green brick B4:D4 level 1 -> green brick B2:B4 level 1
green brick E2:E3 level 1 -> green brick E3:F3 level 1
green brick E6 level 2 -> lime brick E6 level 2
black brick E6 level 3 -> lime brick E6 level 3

■ Requirement ■
Since only the total is wanted, work out how many lines of the data above contain "lime" and state it alone.

■ Task output ■
2